**GOAL OF THE EXERCISE:** The answer must be every line below that holds the word "right".

**DATASET CONTENT:**
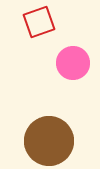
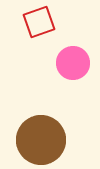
brown circle: moved 8 px left, 1 px up
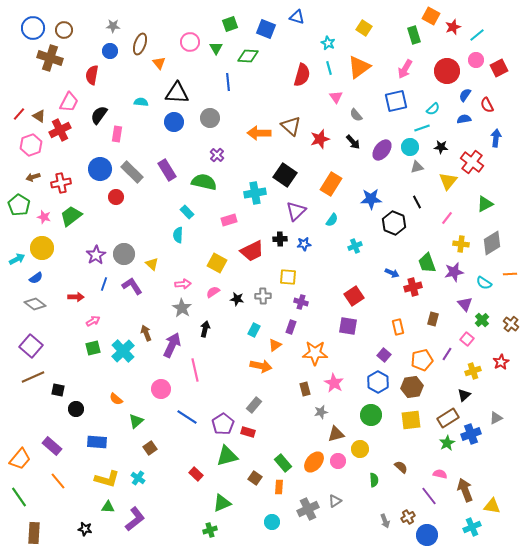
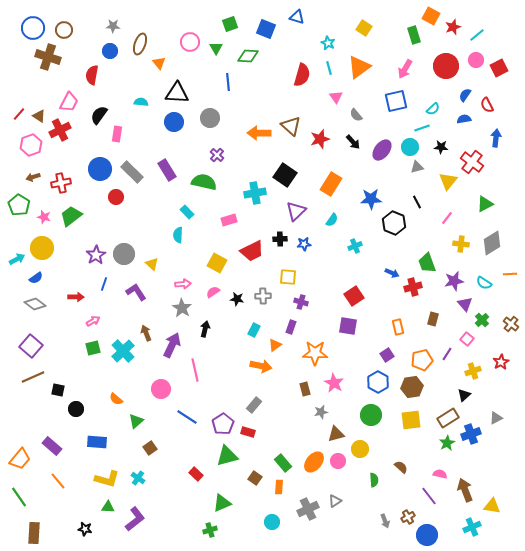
brown cross at (50, 58): moved 2 px left, 1 px up
red circle at (447, 71): moved 1 px left, 5 px up
purple star at (454, 272): moved 9 px down
purple L-shape at (132, 286): moved 4 px right, 6 px down
purple square at (384, 355): moved 3 px right; rotated 16 degrees clockwise
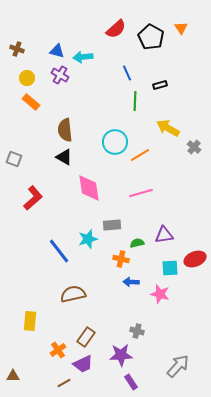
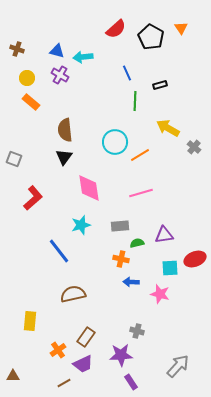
black triangle at (64, 157): rotated 36 degrees clockwise
gray rectangle at (112, 225): moved 8 px right, 1 px down
cyan star at (88, 239): moved 7 px left, 14 px up
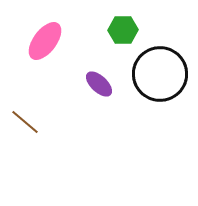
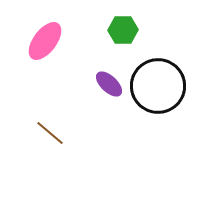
black circle: moved 2 px left, 12 px down
purple ellipse: moved 10 px right
brown line: moved 25 px right, 11 px down
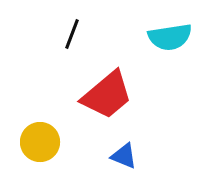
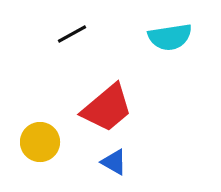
black line: rotated 40 degrees clockwise
red trapezoid: moved 13 px down
blue triangle: moved 10 px left, 6 px down; rotated 8 degrees clockwise
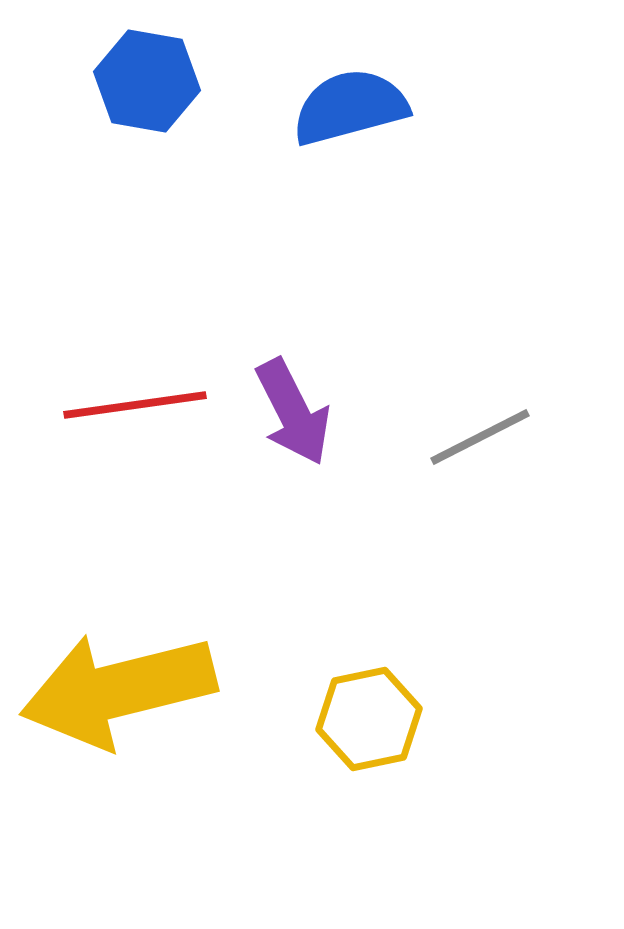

**OUTPUT BELOW:**
purple L-shape at (132, 286): moved 4 px right, 6 px down
purple square at (384, 355): moved 3 px right; rotated 16 degrees clockwise
gray rectangle at (112, 225): moved 8 px right, 1 px down
purple ellipse: moved 10 px right
brown line: moved 25 px right, 11 px down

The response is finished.